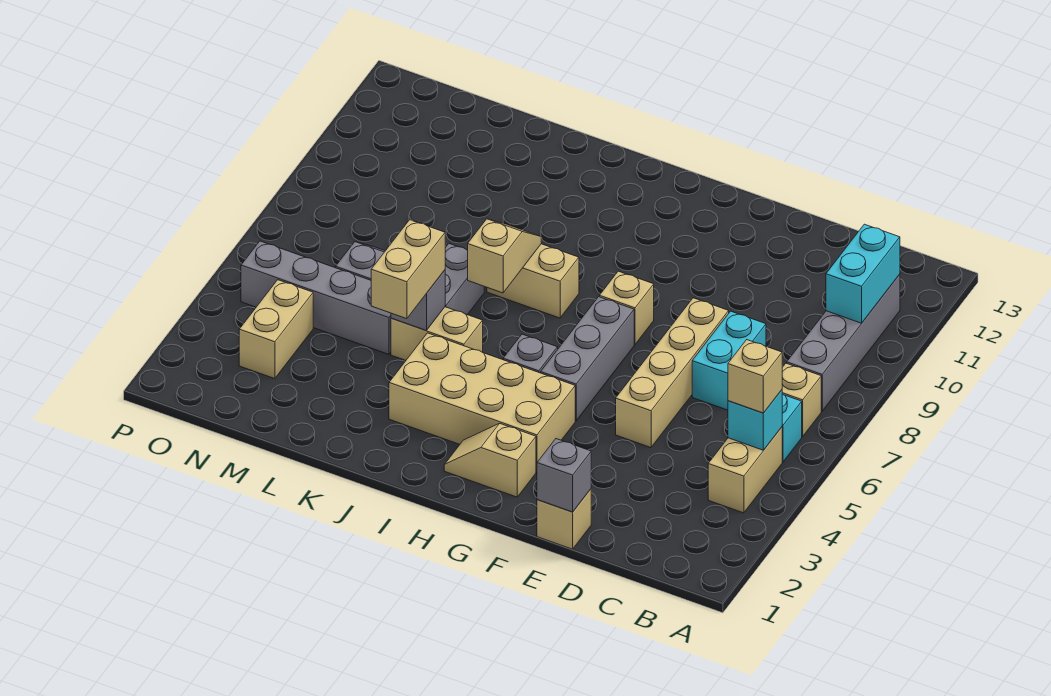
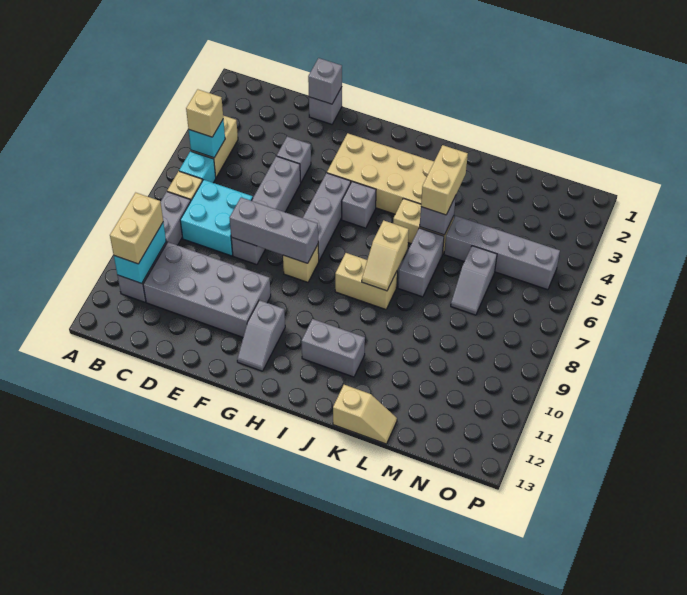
none -> grey brick C10:F11 level 1
cyan brick D7:D8 level 1 -> cyan brick C7:D8 level 1
tan brick E1 level 1 -> grey brick E1 level 1
none -> grey brick E4 level 1
tan brick E5:E8 level 1 -> grey brick E5:E8 level 1
none -> grey brick E8:G8 level 2
tan slope G2:H2 level 1 top G -> tan slope K13:L13 level 1 top K
none -> grey slope G11:G12 level 1 top 11
none -> grey brick I11:J11 level 1
tan brick N3:N4 level 1 -> tan brick B10:B11 level 3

-----

:: THE PROBLEM ::
Return the entries above exactly and in full; do not include images.

:: ANSWER SECTION ::
none -> grey brick C10:F11 level 1
cyan brick D7:D8 level 1 -> cyan brick C7:D8 level 1
tan brick E1 level 1 -> grey brick E1 level 1
none -> grey brick E4 level 1
tan brick E5:E8 level 1 -> grey brick E5:E8 level 1
none -> grey brick E8:G8 level 2
tan slope G2:H2 level 1 top G -> tan slope K13:L13 level 1 top K
none -> grey slope G11:G12 level 1 top 11
none -> grey brick I11:J11 level 1
tan brick N3:N4 level 1 -> tan brick B10:B11 level 3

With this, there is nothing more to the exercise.